Instructions for the task
Pictures are to be left out, and the rest of the records reproduced exactly.
[Start of Attachment]
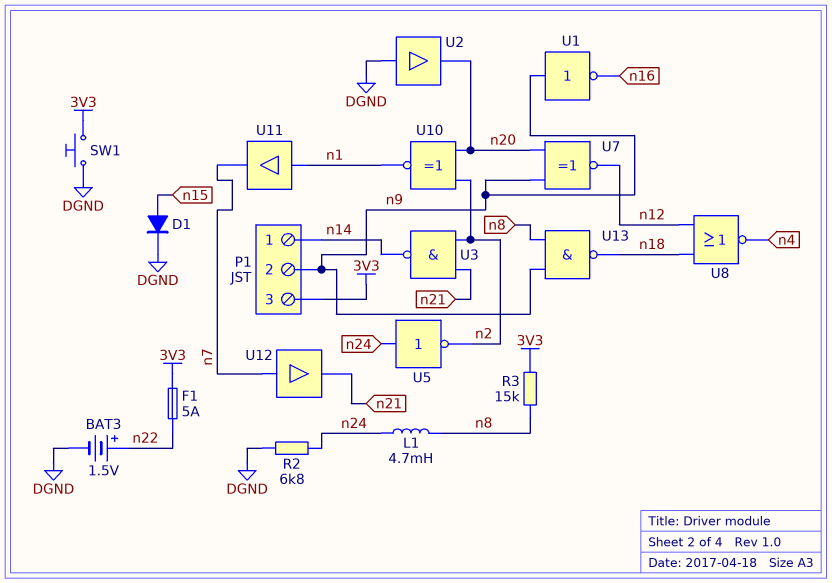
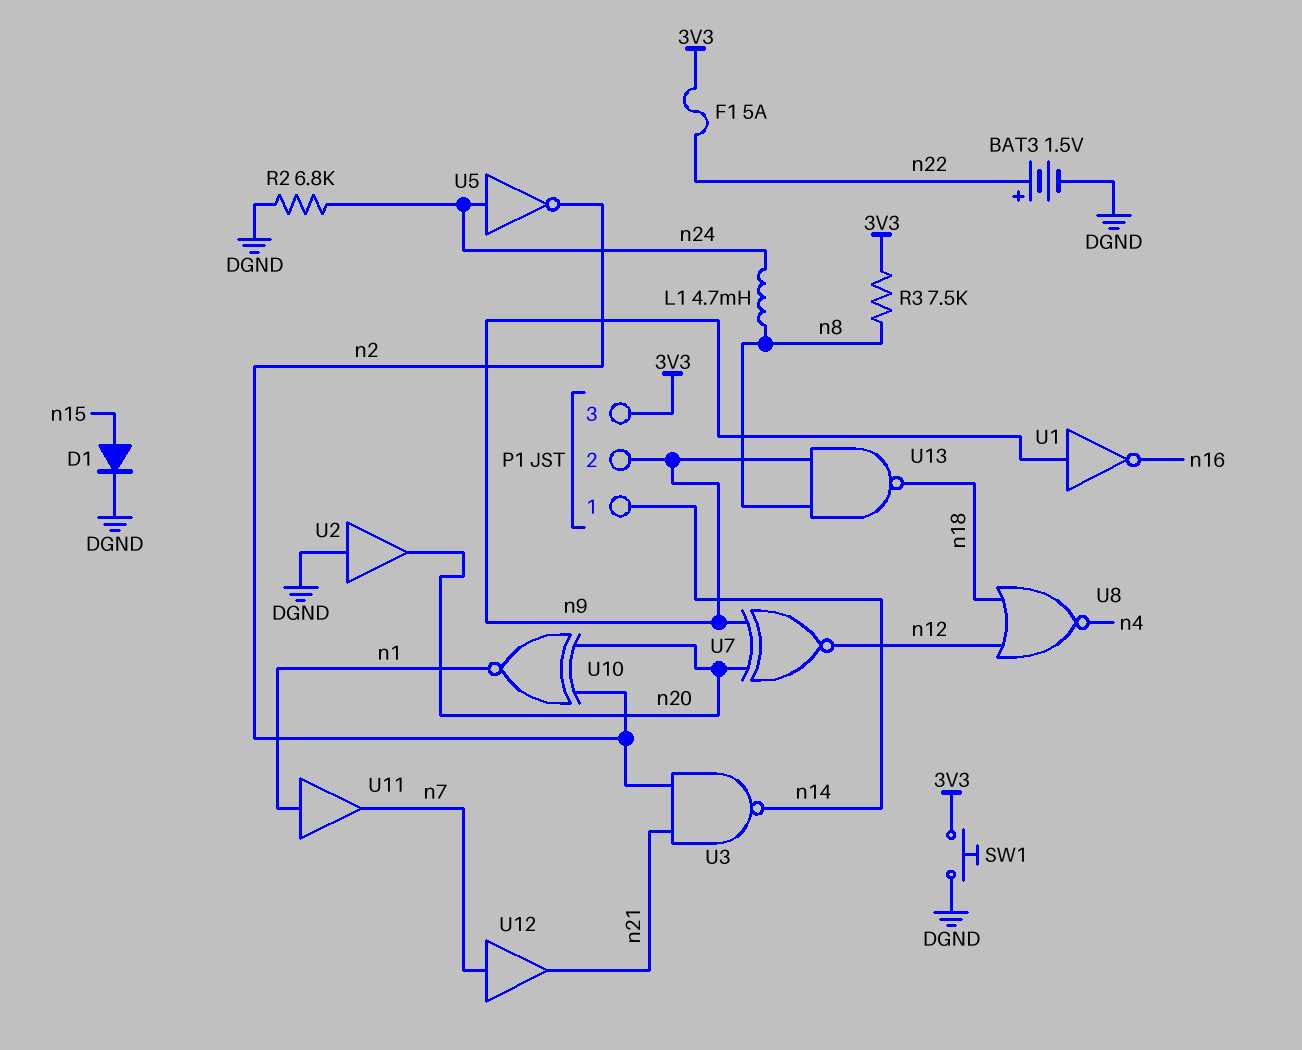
R3: 15k (3V3, n8) -> 7.5k (3V3, n8)

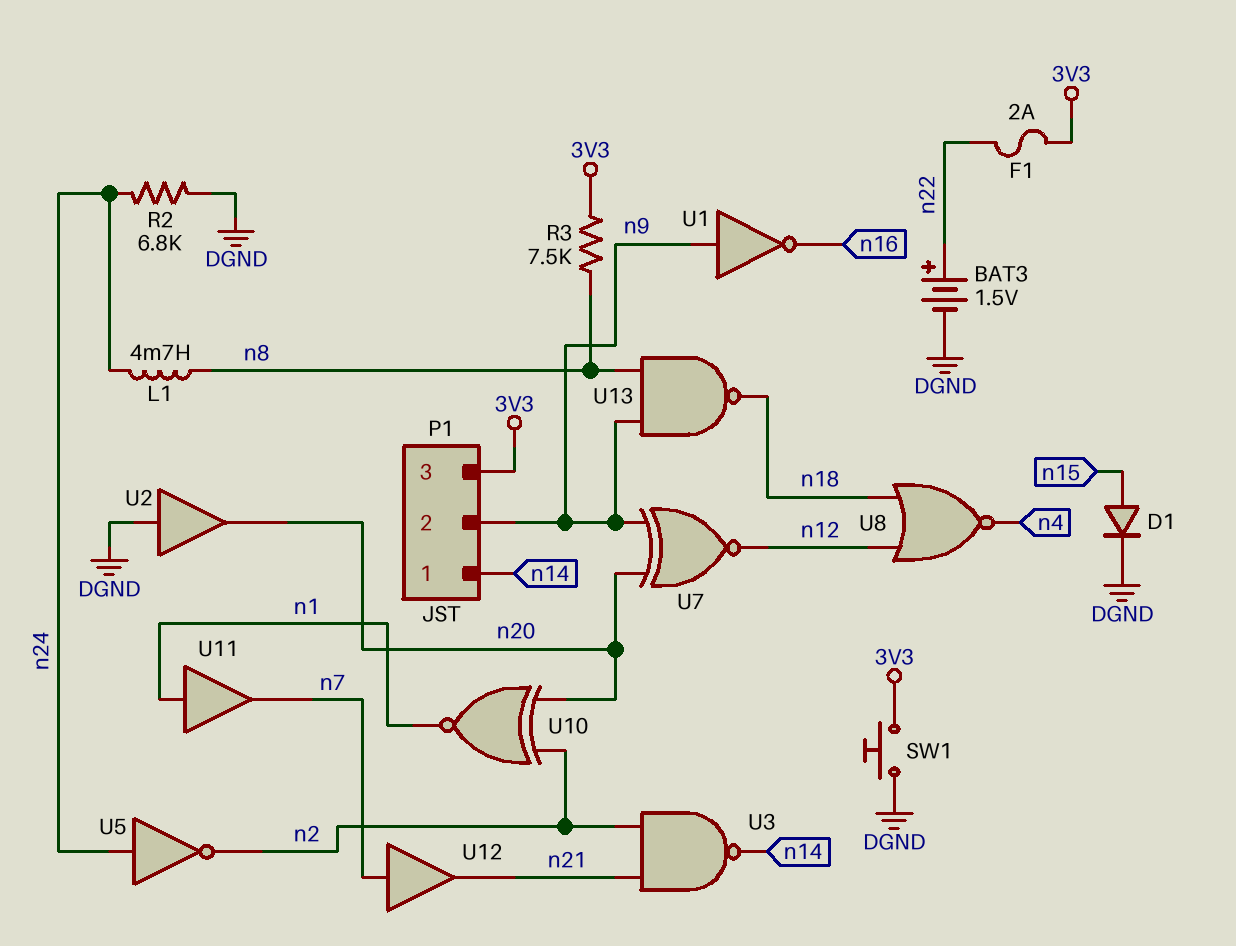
F1: 5A (3V3, n22) -> 2A (3V3, n22)

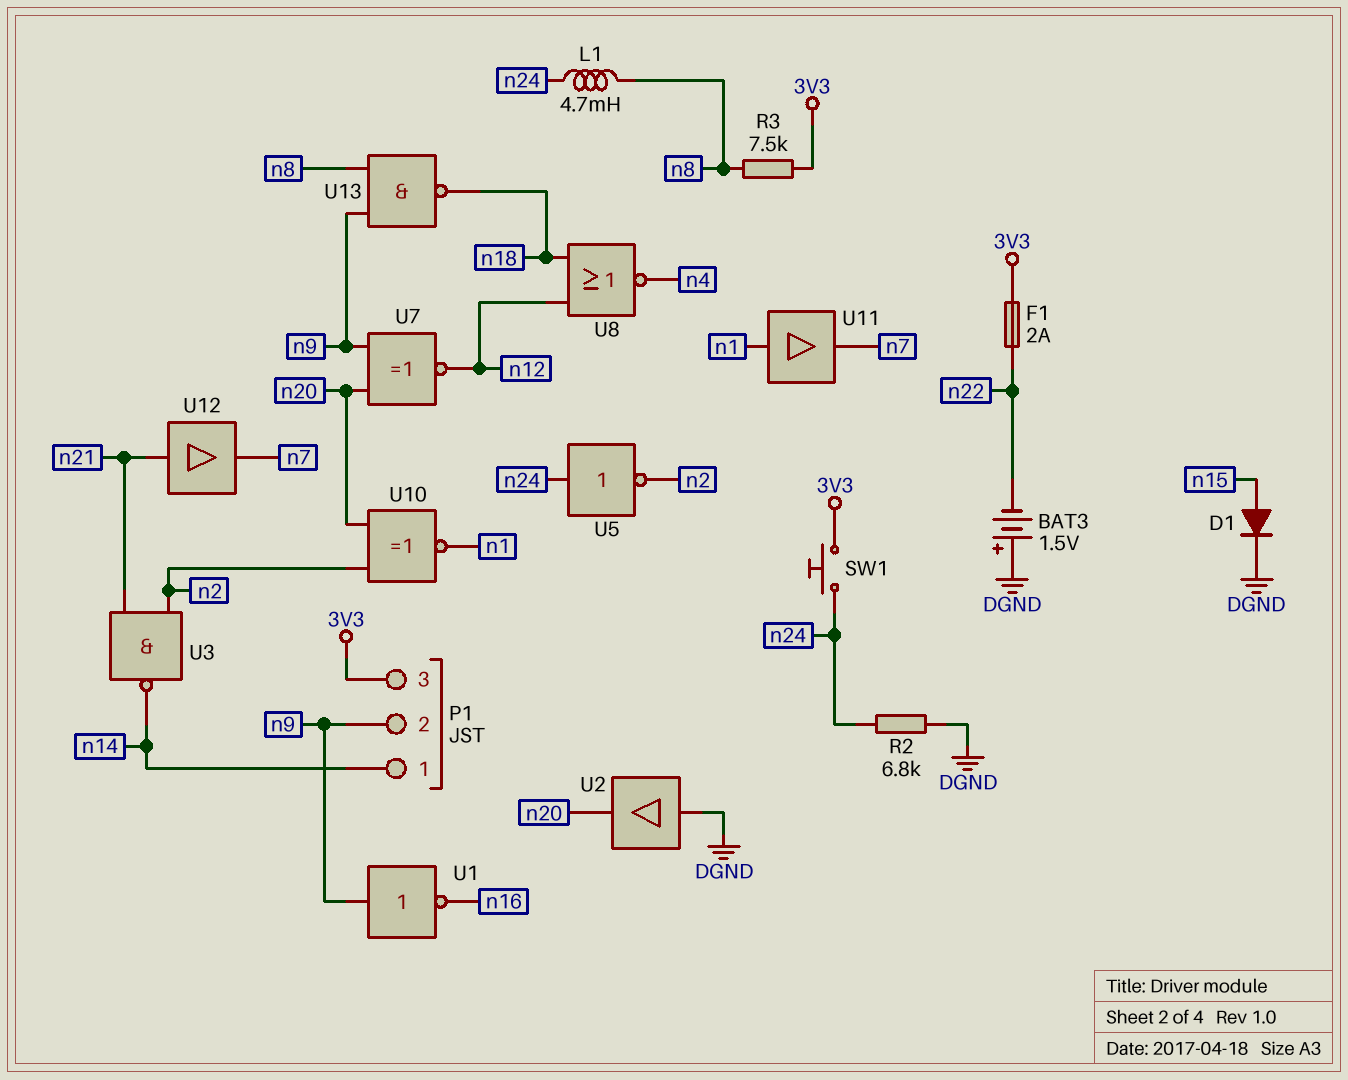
BAT3: 1.5V (plus n22, minus DGND) -> 1.5V (plus DGND, minus n22)
SW1: button (3V3, DGND) -> button (3V3, n24)
U12: buffer (in n7, out n21) -> buffer (in n21, out n7)

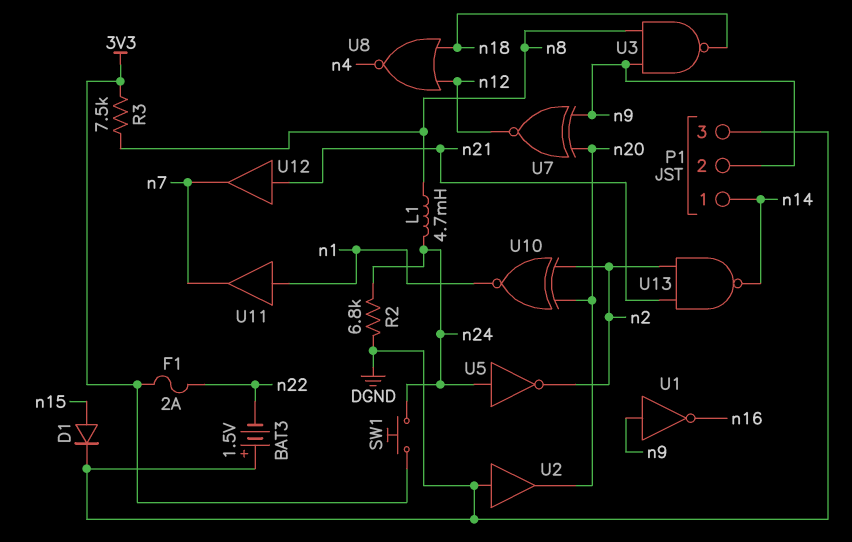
P1 pin 3: 3V3 -> DGND
U3: NAND (in n2, in n21, out n14) -> NAND (in n8, in n9, out n18)
U13: NAND (in n8, in n9, out n18) -> NAND (in n2, in n21, out n14)

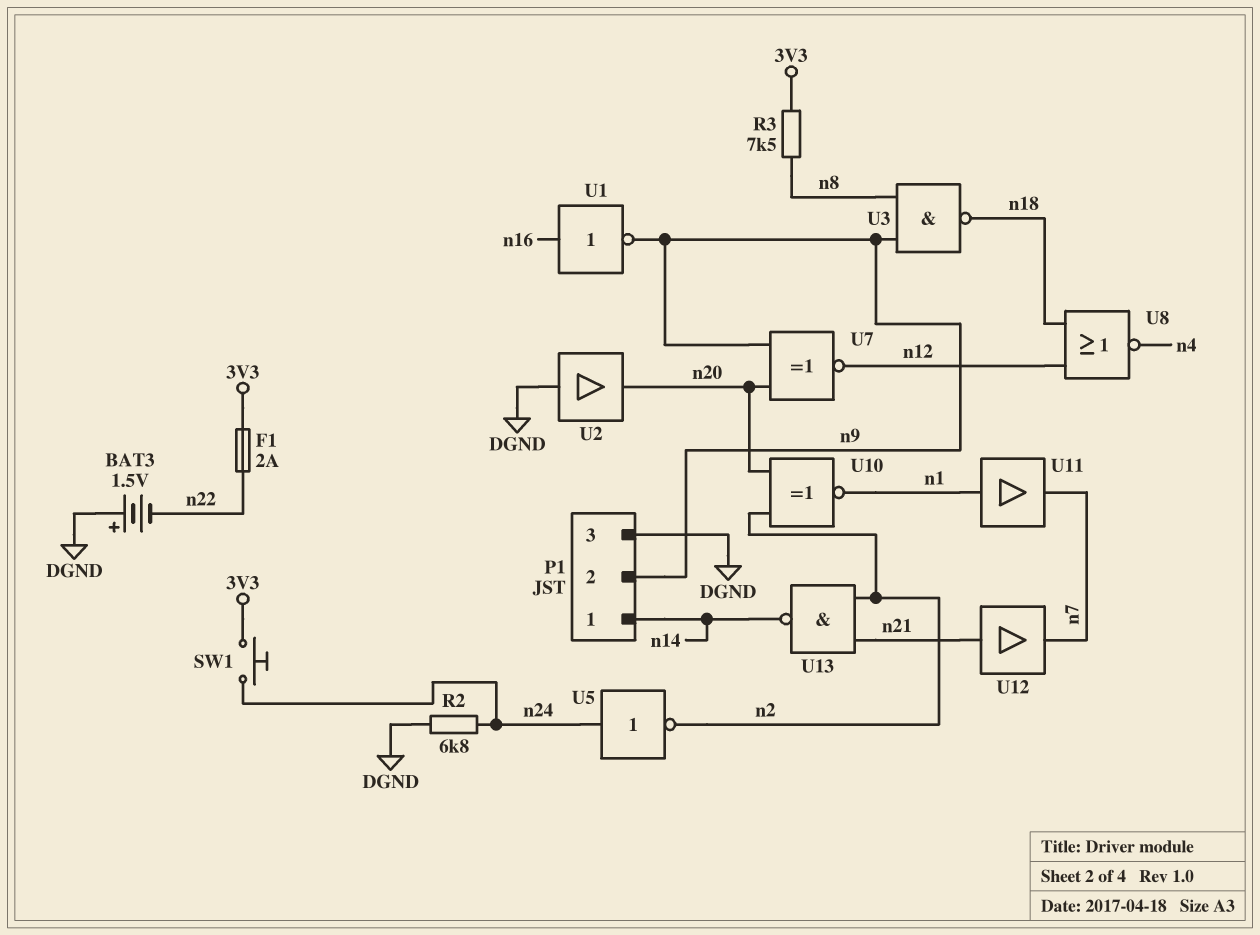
D1: diode (A n15, K DGND) -> none
L1: 4.7mH (n8, n24) -> none
U1: NOT (in n9, out n16) -> NOT (in n16, out n9)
[End of Attachment]
Exercise answer
R3: 15k (3V3, n8) -> 7.5k (3V3, n8)

F1: 5A (3V3, n22) -> 2A (3V3, n22)

BAT3: 1.5V (plus n22, minus DGND) -> 1.5V (plus DGND, minus n22)
SW1: button (3V3, DGND) -> button (3V3, n24)
U12: buffer (in n7, out n21) -> buffer (in n21, out n7)

P1 pin 3: 3V3 -> DGND
U3: NAND (in n2, in n21, out n14) -> NAND (in n8, in n9, out n18)
U13: NAND (in n8, in n9, out n18) -> NAND (in n2, in n21, out n14)

D1: diode (A n15, K DGND) -> none
L1: 4.7mH (n8, n24) -> none
U1: NOT (in n9, out n16) -> NOT (in n16, out n9)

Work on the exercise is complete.